#### WHAT YOU ARE ASKED TO DO:
Scan the entries line by line and return those with "brown".

#### SOURCE INFORMATION:
- Opening Delimiter -

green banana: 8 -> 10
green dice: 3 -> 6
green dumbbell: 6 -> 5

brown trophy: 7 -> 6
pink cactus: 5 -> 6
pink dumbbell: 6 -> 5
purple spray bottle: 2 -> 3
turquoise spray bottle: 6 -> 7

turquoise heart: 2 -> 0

- Closing Delimiter -
- Opening Delimiter -

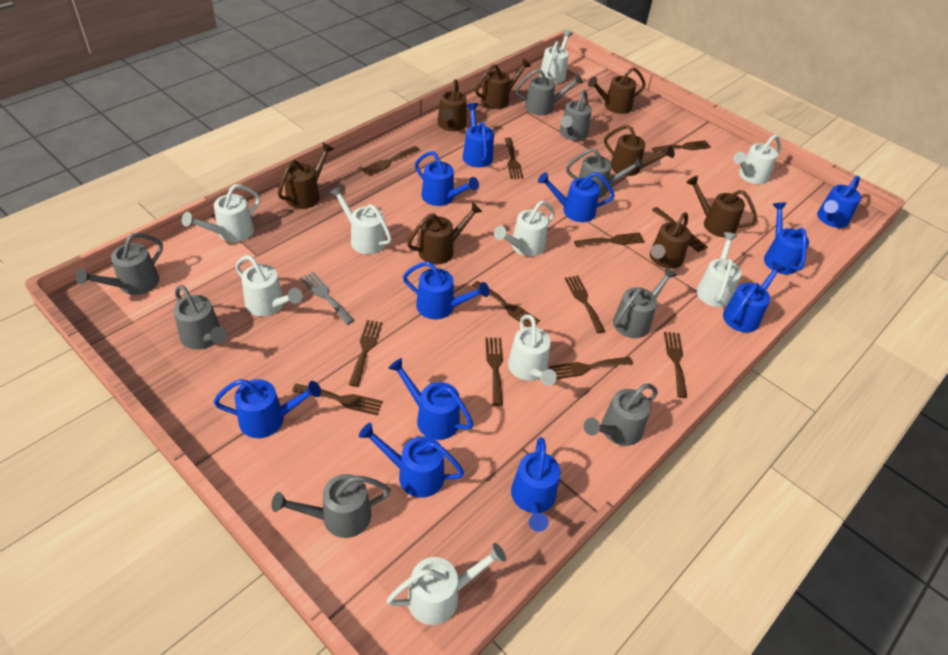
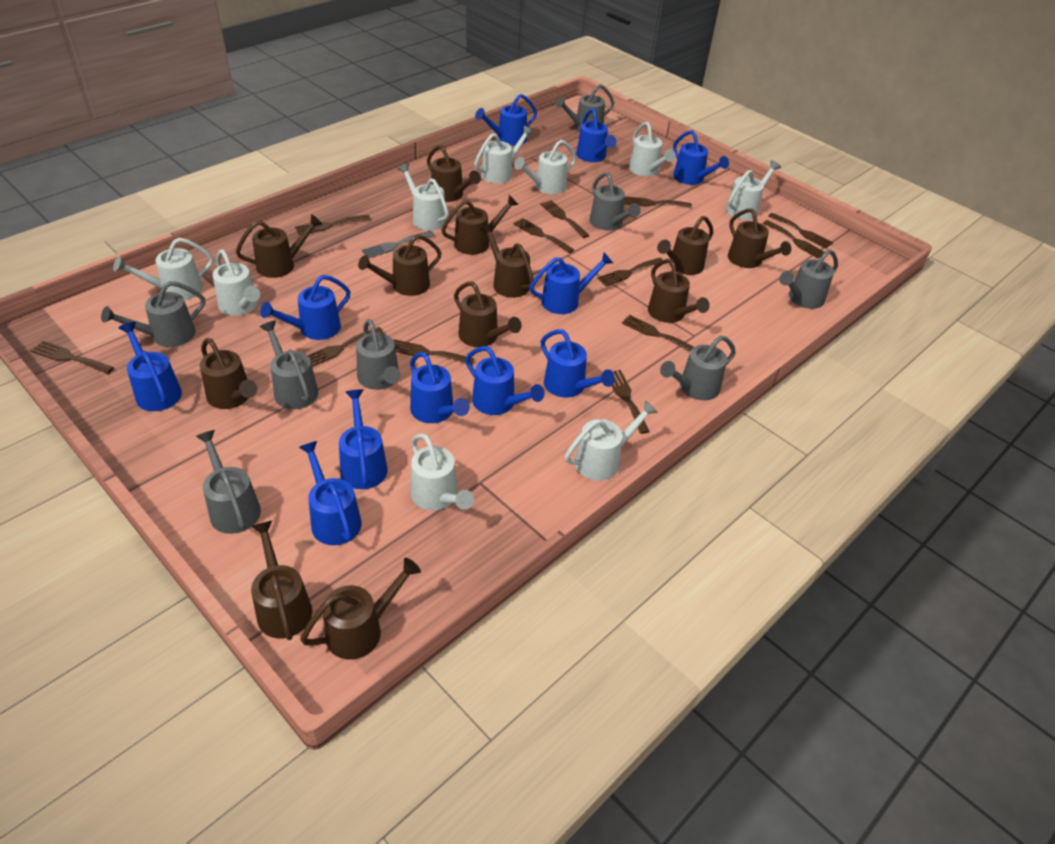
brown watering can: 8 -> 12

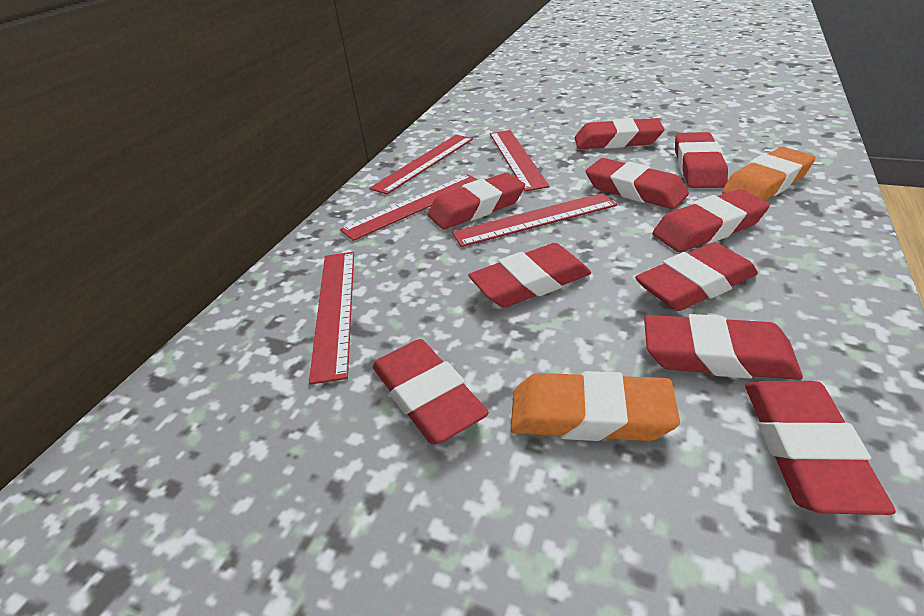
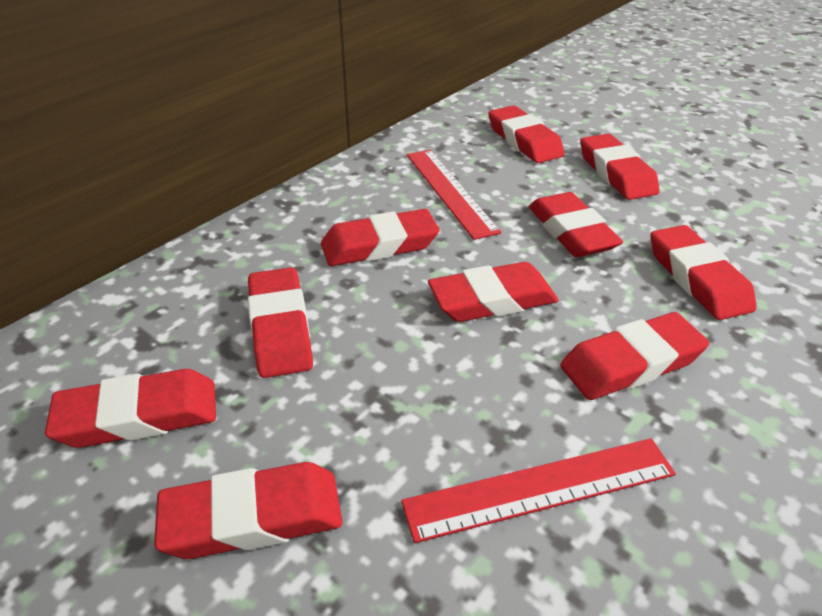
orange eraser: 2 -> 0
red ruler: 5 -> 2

- Closing Delimiter -
- Opening Delimiter -

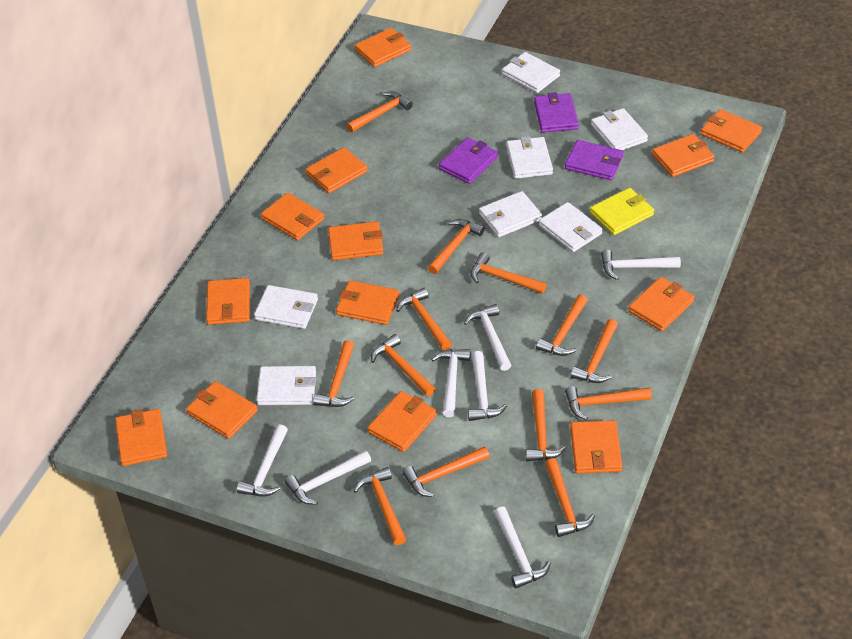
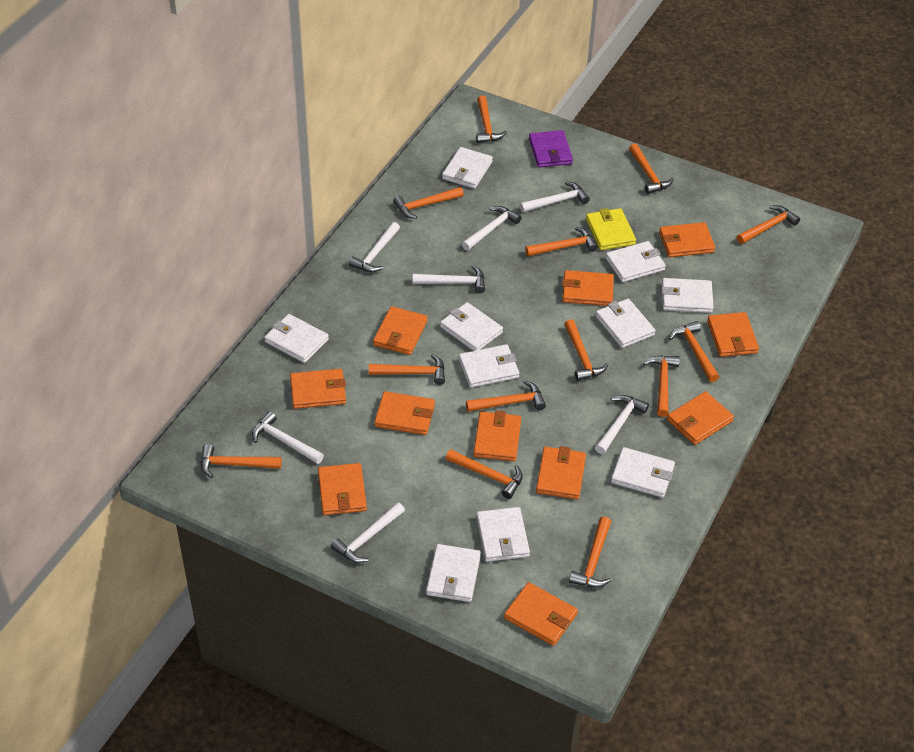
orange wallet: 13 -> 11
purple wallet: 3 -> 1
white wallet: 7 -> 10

- Closing Delimiter -

#### WRITTEN SOLUTION:
brown trophy: 7 -> 6
brown watering can: 8 -> 12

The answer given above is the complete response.